::: Listed records
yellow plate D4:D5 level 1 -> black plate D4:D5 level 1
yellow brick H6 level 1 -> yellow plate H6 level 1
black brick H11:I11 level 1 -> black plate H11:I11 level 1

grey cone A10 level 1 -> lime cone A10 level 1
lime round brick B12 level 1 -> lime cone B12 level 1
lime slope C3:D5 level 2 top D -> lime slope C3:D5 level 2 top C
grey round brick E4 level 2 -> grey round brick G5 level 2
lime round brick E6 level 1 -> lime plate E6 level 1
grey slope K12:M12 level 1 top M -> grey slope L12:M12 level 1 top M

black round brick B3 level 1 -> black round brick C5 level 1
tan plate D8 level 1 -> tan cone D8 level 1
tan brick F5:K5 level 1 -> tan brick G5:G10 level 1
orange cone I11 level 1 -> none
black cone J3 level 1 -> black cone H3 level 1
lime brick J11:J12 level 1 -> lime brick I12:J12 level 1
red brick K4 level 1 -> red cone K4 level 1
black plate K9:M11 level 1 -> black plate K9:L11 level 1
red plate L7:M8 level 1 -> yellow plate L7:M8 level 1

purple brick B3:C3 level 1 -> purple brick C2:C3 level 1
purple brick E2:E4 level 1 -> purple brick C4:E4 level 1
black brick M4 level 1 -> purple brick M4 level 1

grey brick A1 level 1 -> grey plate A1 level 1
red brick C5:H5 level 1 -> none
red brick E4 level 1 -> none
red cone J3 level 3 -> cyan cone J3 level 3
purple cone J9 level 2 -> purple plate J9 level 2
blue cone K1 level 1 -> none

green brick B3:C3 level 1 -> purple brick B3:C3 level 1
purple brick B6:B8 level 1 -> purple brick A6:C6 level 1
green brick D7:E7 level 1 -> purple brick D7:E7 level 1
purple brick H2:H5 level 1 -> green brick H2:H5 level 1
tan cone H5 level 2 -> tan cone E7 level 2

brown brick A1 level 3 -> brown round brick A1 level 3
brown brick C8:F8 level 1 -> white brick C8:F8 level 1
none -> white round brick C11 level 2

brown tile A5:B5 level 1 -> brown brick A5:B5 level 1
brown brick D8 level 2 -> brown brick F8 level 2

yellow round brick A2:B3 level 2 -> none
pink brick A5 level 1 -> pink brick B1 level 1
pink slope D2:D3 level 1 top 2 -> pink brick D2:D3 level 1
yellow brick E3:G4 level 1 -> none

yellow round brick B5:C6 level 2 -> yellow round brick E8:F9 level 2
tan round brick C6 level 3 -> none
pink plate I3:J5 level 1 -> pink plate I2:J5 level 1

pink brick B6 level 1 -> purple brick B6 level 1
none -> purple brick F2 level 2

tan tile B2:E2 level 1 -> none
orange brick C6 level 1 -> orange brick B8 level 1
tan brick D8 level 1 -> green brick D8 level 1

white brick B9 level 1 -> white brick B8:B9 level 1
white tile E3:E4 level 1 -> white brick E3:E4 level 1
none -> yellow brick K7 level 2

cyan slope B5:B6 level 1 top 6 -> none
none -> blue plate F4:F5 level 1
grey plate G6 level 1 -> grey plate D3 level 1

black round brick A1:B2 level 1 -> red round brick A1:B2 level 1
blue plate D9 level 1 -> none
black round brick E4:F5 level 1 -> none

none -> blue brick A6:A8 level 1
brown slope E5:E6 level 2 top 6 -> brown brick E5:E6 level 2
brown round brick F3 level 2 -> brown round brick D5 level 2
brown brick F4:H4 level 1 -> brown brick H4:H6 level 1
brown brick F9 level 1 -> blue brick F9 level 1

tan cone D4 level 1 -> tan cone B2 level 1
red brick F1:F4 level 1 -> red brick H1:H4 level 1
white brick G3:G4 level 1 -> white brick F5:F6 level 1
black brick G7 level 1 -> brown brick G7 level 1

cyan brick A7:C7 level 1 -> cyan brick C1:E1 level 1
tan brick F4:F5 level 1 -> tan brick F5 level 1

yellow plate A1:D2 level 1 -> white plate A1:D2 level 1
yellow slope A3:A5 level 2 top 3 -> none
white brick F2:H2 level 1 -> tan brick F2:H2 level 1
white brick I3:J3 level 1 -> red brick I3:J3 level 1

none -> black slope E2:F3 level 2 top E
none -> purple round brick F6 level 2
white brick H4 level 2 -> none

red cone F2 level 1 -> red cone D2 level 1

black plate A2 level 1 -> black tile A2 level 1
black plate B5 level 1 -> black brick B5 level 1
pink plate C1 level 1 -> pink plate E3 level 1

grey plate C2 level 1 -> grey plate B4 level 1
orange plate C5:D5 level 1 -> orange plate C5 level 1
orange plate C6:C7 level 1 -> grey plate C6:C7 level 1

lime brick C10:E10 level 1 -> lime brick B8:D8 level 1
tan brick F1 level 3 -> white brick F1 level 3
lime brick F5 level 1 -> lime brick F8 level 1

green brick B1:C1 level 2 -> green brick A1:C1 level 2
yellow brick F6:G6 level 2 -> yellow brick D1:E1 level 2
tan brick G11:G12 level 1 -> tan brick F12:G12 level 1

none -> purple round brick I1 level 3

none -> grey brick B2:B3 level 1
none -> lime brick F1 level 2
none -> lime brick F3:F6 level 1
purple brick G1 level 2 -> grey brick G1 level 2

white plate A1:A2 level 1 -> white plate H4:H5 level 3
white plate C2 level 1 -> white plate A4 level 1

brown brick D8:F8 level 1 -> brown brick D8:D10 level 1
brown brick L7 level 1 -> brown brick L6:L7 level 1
::::::
[Exercise description]: Set down all of the entries again, keeping every line exactly as it is.

[Task result]:
yellow plate D4:D5 level 1 -> black plate D4:D5 level 1
yellow brick H6 level 1 -> yellow plate H6 level 1
black brick H11:I11 level 1 -> black plate H11:I11 level 1

grey cone A10 level 1 -> lime cone A10 level 1
lime round brick B12 level 1 -> lime cone B12 level 1
lime slope C3:D5 level 2 top D -> lime slope C3:D5 level 2 top C
grey round brick E4 level 2 -> grey round brick G5 level 2
lime round brick E6 level 1 -> lime plate E6 level 1
grey slope K12:M12 level 1 top M -> grey slope L12:M12 level 1 top M

black round brick B3 level 1 -> black round brick C5 level 1
tan plate D8 level 1 -> tan cone D8 level 1
tan brick F5:K5 level 1 -> tan brick G5:G10 level 1
orange cone I11 level 1 -> none
black cone J3 level 1 -> black cone H3 level 1
lime brick J11:J12 level 1 -> lime brick I12:J12 level 1
red brick K4 level 1 -> red cone K4 level 1
black plate K9:M11 level 1 -> black plate K9:L11 level 1
red plate L7:M8 level 1 -> yellow plate L7:M8 level 1

purple brick B3:C3 level 1 -> purple brick C2:C3 level 1
purple brick E2:E4 level 1 -> purple brick C4:E4 level 1
black brick M4 level 1 -> purple brick M4 level 1

grey brick A1 level 1 -> grey plate A1 level 1
red brick C5:H5 level 1 -> none
red brick E4 level 1 -> none
red cone J3 level 3 -> cyan cone J3 level 3
purple cone J9 level 2 -> purple plate J9 level 2
blue cone K1 level 1 -> none

green brick B3:C3 level 1 -> purple brick B3:C3 level 1
purple brick B6:B8 level 1 -> purple brick A6:C6 level 1
green brick D7:E7 level 1 -> purple brick D7:E7 level 1
purple brick H2:H5 level 1 -> green brick H2:H5 level 1
tan cone H5 level 2 -> tan cone E7 level 2

brown brick A1 level 3 -> brown round brick A1 level 3
brown brick C8:F8 level 1 -> white brick C8:F8 level 1
none -> white round brick C11 level 2

brown tile A5:B5 level 1 -> brown brick A5:B5 level 1
brown brick D8 level 2 -> brown brick F8 level 2

yellow round brick A2:B3 level 2 -> none
pink brick A5 level 1 -> pink brick B1 level 1
pink slope D2:D3 level 1 top 2 -> pink brick D2:D3 level 1
yellow brick E3:G4 level 1 -> none

yellow round brick B5:C6 level 2 -> yellow round brick E8:F9 level 2
tan round brick C6 level 3 -> none
pink plate I3:J5 level 1 -> pink plate I2:J5 level 1

pink brick B6 level 1 -> purple brick B6 level 1
none -> purple brick F2 level 2

tan tile B2:E2 level 1 -> none
orange brick C6 level 1 -> orange brick B8 level 1
tan brick D8 level 1 -> green brick D8 level 1

white brick B9 level 1 -> white brick B8:B9 level 1
white tile E3:E4 level 1 -> white brick E3:E4 level 1
none -> yellow brick K7 level 2

cyan slope B5:B6 level 1 top 6 -> none
none -> blue plate F4:F5 level 1
grey plate G6 level 1 -> grey plate D3 level 1

black round brick A1:B2 level 1 -> red round brick A1:B2 level 1
blue plate D9 level 1 -> none
black round brick E4:F5 level 1 -> none

none -> blue brick A6:A8 level 1
brown slope E5:E6 level 2 top 6 -> brown brick E5:E6 level 2
brown round brick F3 level 2 -> brown round brick D5 level 2
brown brick F4:H4 level 1 -> brown brick H4:H6 level 1
brown brick F9 level 1 -> blue brick F9 level 1

tan cone D4 level 1 -> tan cone B2 level 1
red brick F1:F4 level 1 -> red brick H1:H4 level 1
white brick G3:G4 level 1 -> white brick F5:F6 level 1
black brick G7 level 1 -> brown brick G7 level 1

cyan brick A7:C7 level 1 -> cyan brick C1:E1 level 1
tan brick F4:F5 level 1 -> tan brick F5 level 1

yellow plate A1:D2 level 1 -> white plate A1:D2 level 1
yellow slope A3:A5 level 2 top 3 -> none
white brick F2:H2 level 1 -> tan brick F2:H2 level 1
white brick I3:J3 level 1 -> red brick I3:J3 level 1

none -> black slope E2:F3 level 2 top E
none -> purple round brick F6 level 2
white brick H4 level 2 -> none

red cone F2 level 1 -> red cone D2 level 1

black plate A2 level 1 -> black tile A2 level 1
black plate B5 level 1 -> black brick B5 level 1
pink plate C1 level 1 -> pink plate E3 level 1

grey plate C2 level 1 -> grey plate B4 level 1
orange plate C5:D5 level 1 -> orange plate C5 level 1
orange plate C6:C7 level 1 -> grey plate C6:C7 level 1

lime brick C10:E10 level 1 -> lime brick B8:D8 level 1
tan brick F1 level 3 -> white brick F1 level 3
lime brick F5 level 1 -> lime brick F8 level 1

green brick B1:C1 level 2 -> green brick A1:C1 level 2
yellow brick F6:G6 level 2 -> yellow brick D1:E1 level 2
tan brick G11:G12 level 1 -> tan brick F12:G12 level 1

none -> purple round brick I1 level 3

none -> grey brick B2:B3 level 1
none -> lime brick F1 level 2
none -> lime brick F3:F6 level 1
purple brick G1 level 2 -> grey brick G1 level 2

white plate A1:A2 level 1 -> white plate H4:H5 level 3
white plate C2 level 1 -> white plate A4 level 1

brown brick D8:F8 level 1 -> brown brick D8:D10 level 1
brown brick L7 level 1 -> brown brick L6:L7 level 1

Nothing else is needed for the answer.